Skipping the images, transcribe each record below as it is.

(Data begins)

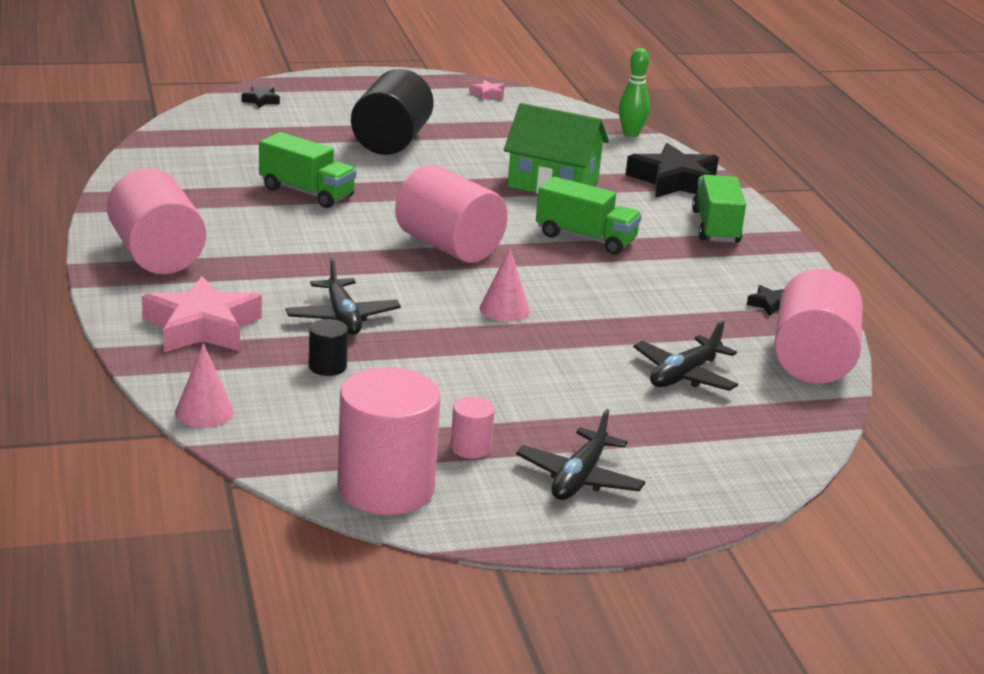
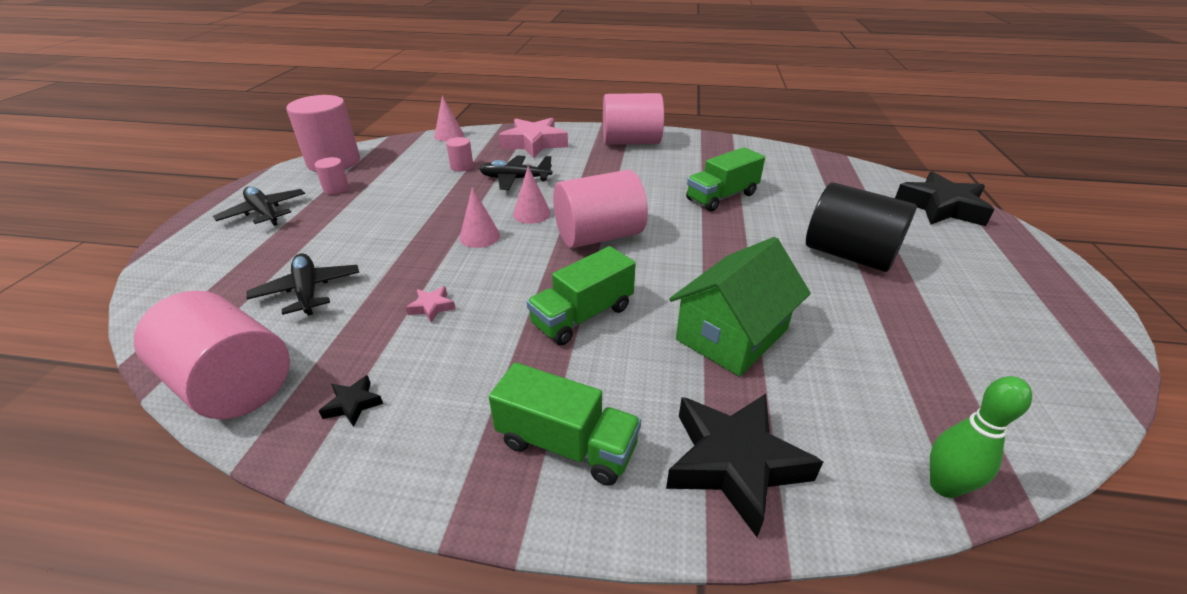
camera: 115 degrees right, 10 degrees up
(261, 101) = (941, 207): black star -> black star, size x2.31
(327, 366) = (462, 166): black cylinder -> pink cylinder
(429, 290) = (531, 214): none -> pink cone
(488, 94) = (1063, 365): pink star -> pink star (432, 307)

(Data ends)

| Exercise answer |
camera: 115 degrees right, 10 degrees up
(261, 101) = (941, 207): black star -> black star, size x2.31
(327, 366) = (462, 166): black cylinder -> pink cylinder
(429, 290) = (531, 214): none -> pink cone
(488, 94) = (1063, 365): pink star -> pink star (432, 307)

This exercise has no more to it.